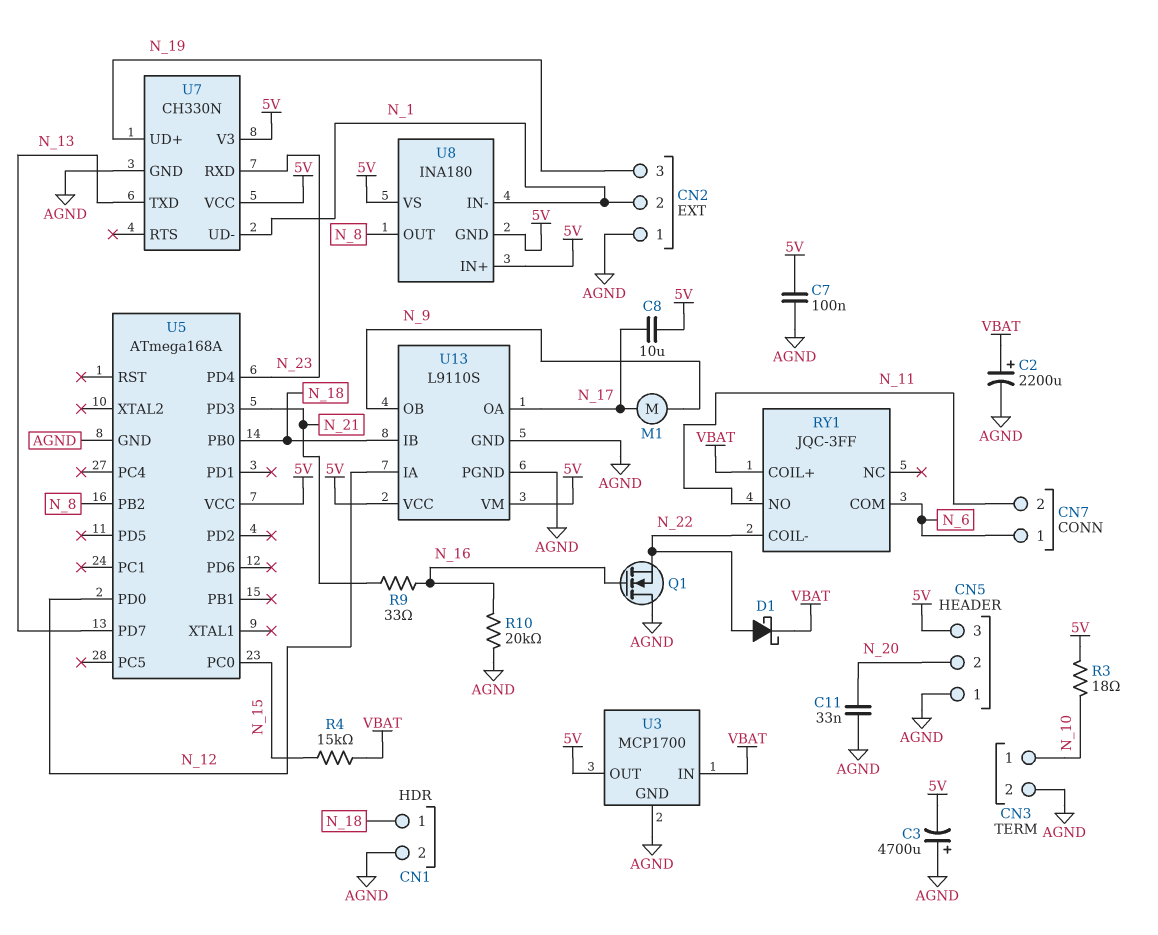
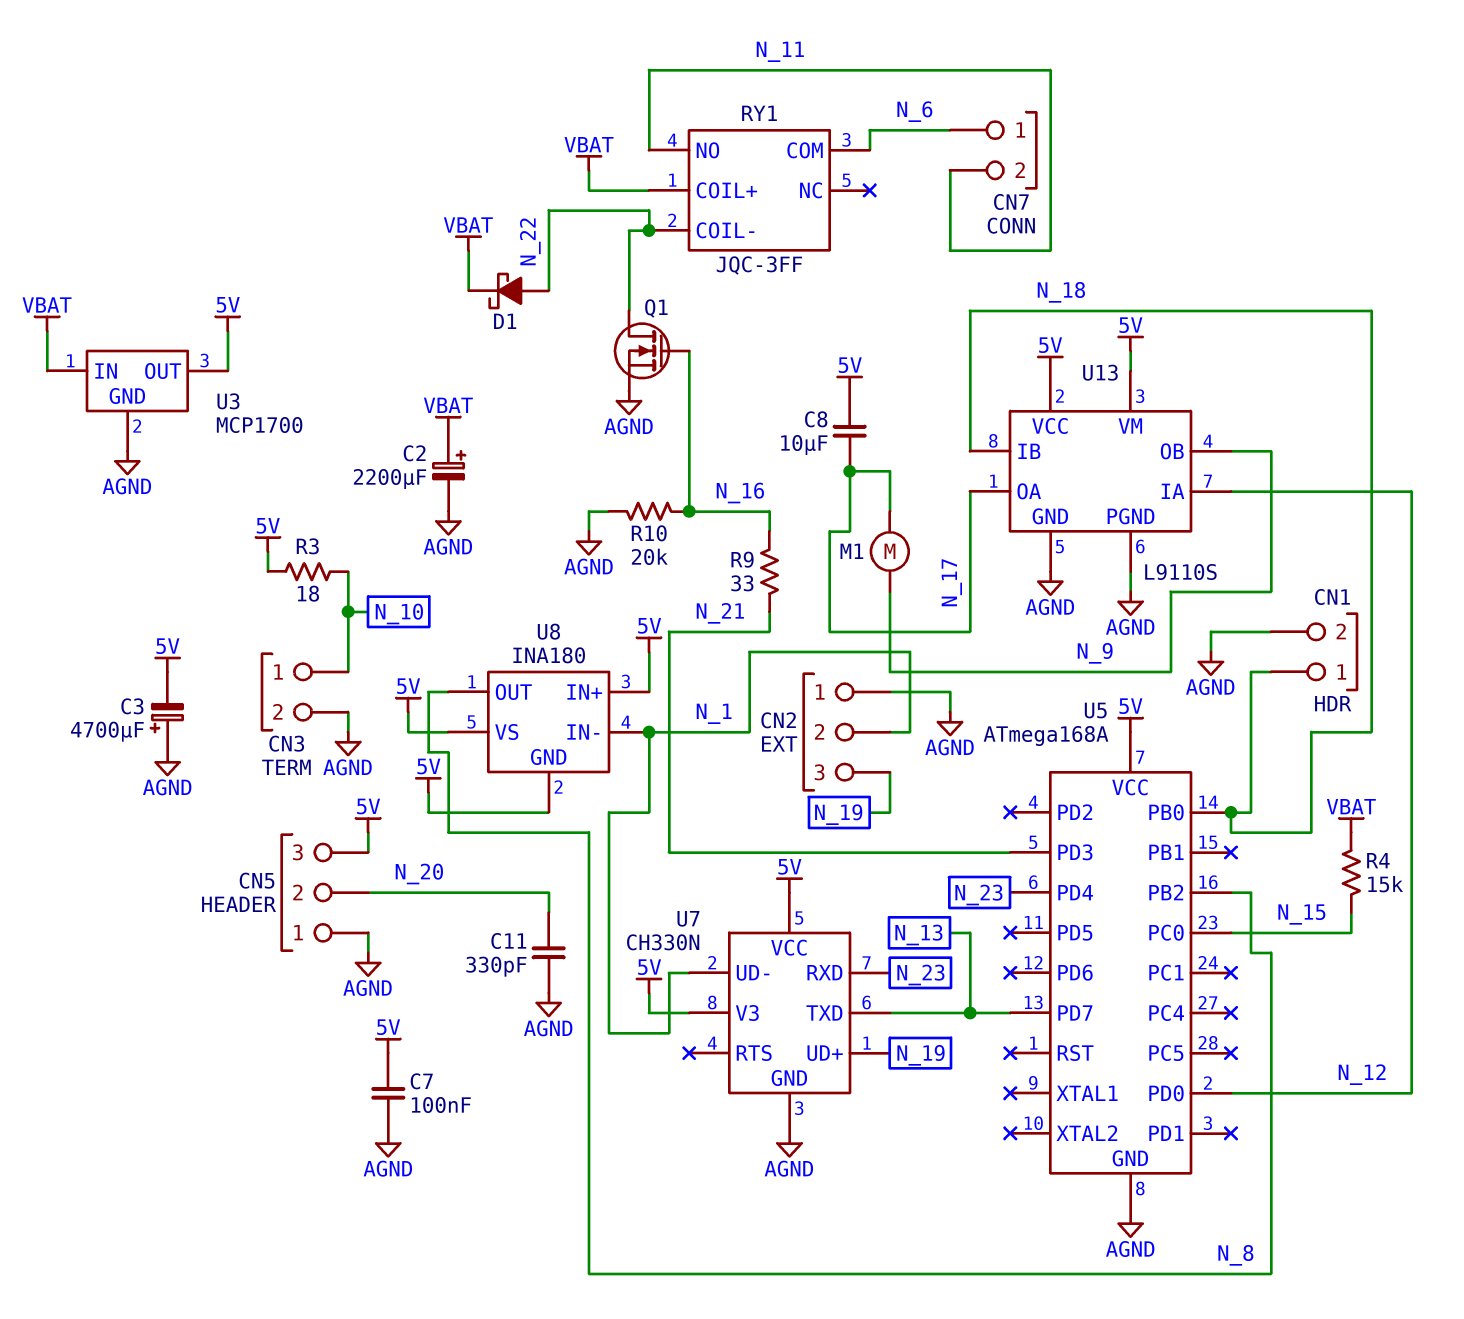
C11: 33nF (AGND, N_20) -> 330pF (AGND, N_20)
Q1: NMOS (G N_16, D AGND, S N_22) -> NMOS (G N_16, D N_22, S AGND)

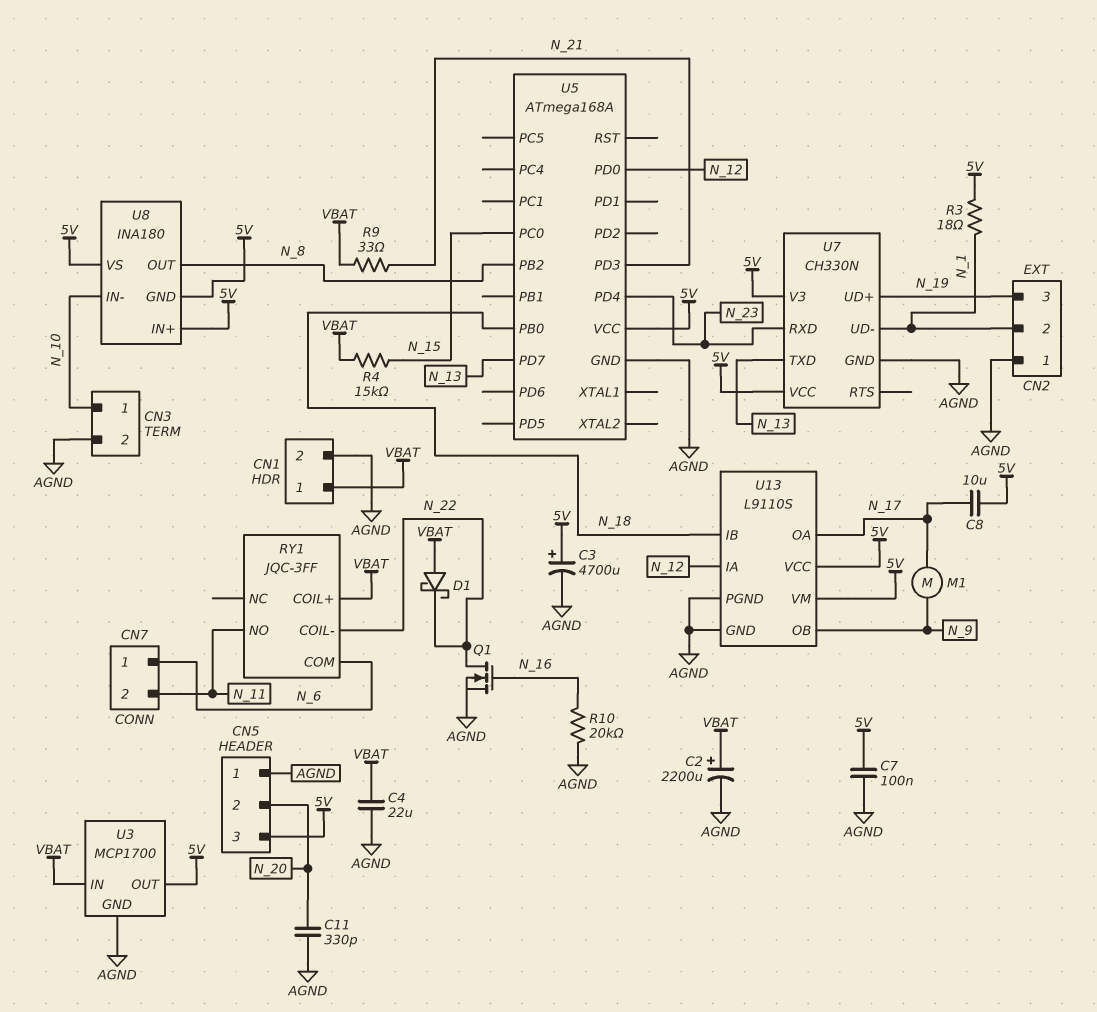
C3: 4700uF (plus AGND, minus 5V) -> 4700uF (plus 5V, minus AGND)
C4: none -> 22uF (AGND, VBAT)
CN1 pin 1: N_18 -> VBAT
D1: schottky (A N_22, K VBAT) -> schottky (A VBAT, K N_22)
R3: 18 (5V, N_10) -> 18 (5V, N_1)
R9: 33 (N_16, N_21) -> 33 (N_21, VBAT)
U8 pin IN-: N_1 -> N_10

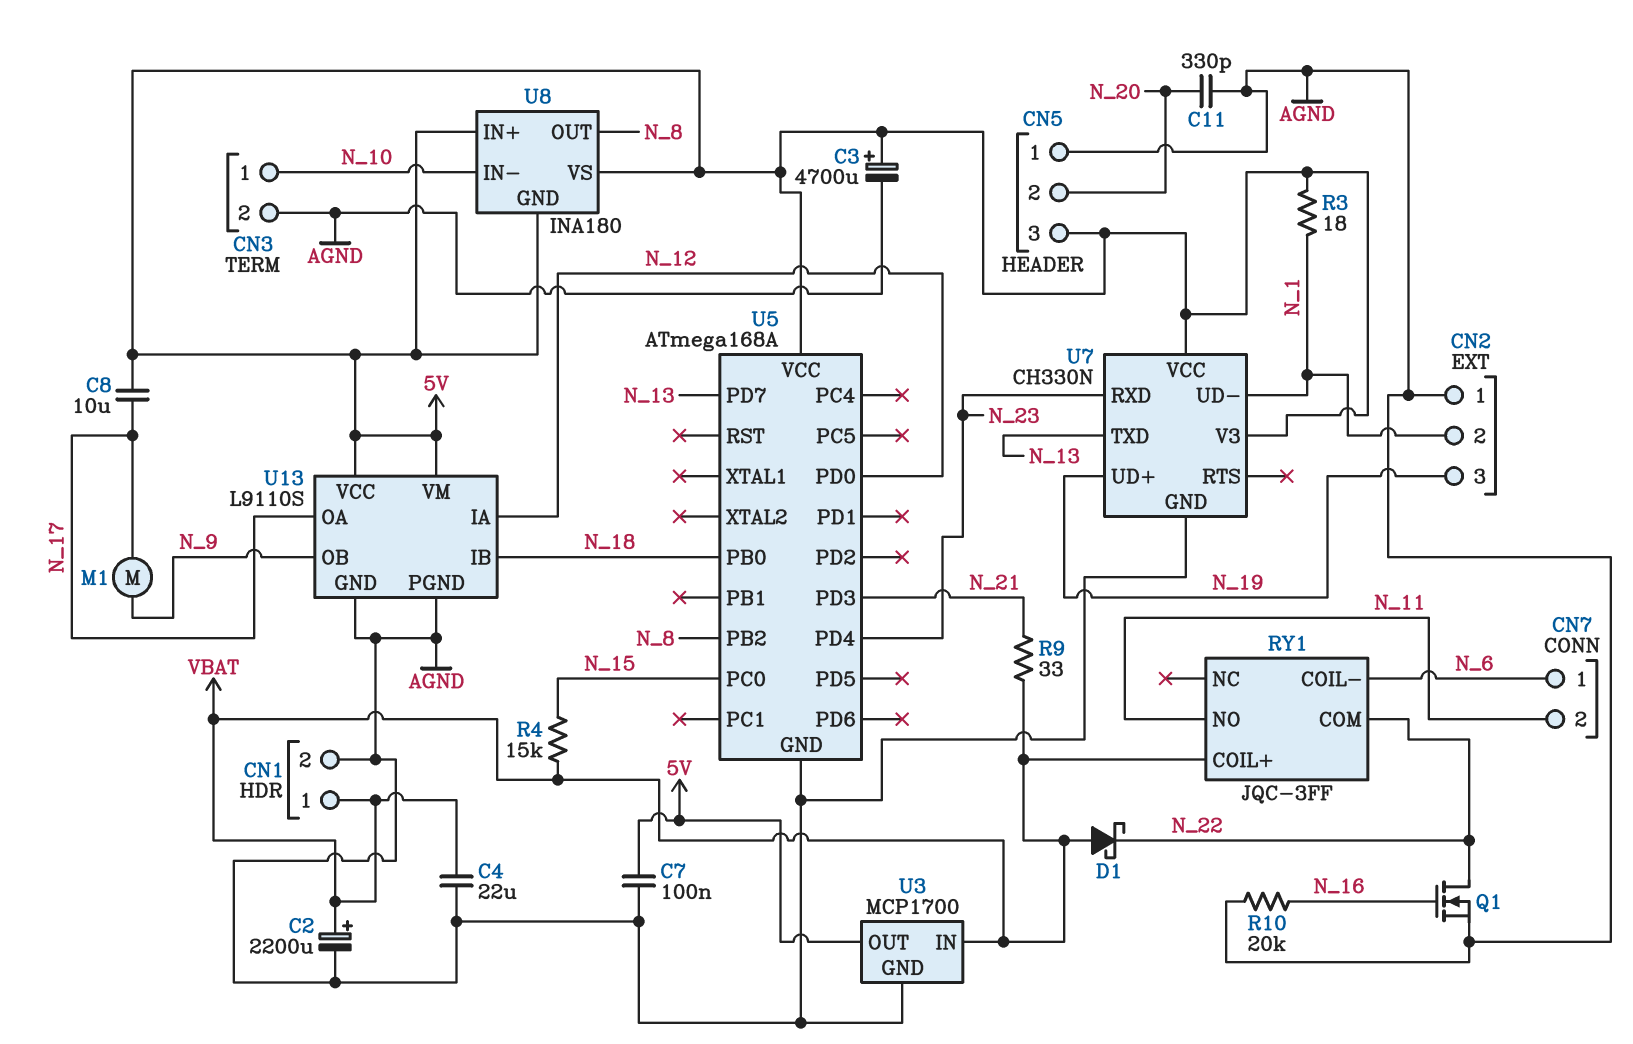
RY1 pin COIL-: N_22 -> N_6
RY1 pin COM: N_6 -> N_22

+++

- _Exercise prompt_: Where the line holding "Q1: NMOS (G" appears, start copying, and continue exactly through the last line of the listing, both ends included, skipping the pictures.

- _Final answer_:
Q1: NMOS (G N_16, D AGND, S N_22) -> NMOS (G N_16, D N_22, S AGND)

C3: 4700uF (plus AGND, minus 5V) -> 4700uF (plus 5V, minus AGND)
C4: none -> 22uF (AGND, VBAT)
CN1 pin 1: N_18 -> VBAT
D1: schottky (A N_22, K VBAT) -> schottky (A VBAT, K N_22)
R3: 18 (5V, N_10) -> 18 (5V, N_1)
R9: 33 (N_16, N_21) -> 33 (N_21, VBAT)
U8 pin IN-: N_1 -> N_10

RY1 pin COIL-: N_22 -> N_6
RY1 pin COM: N_6 -> N_22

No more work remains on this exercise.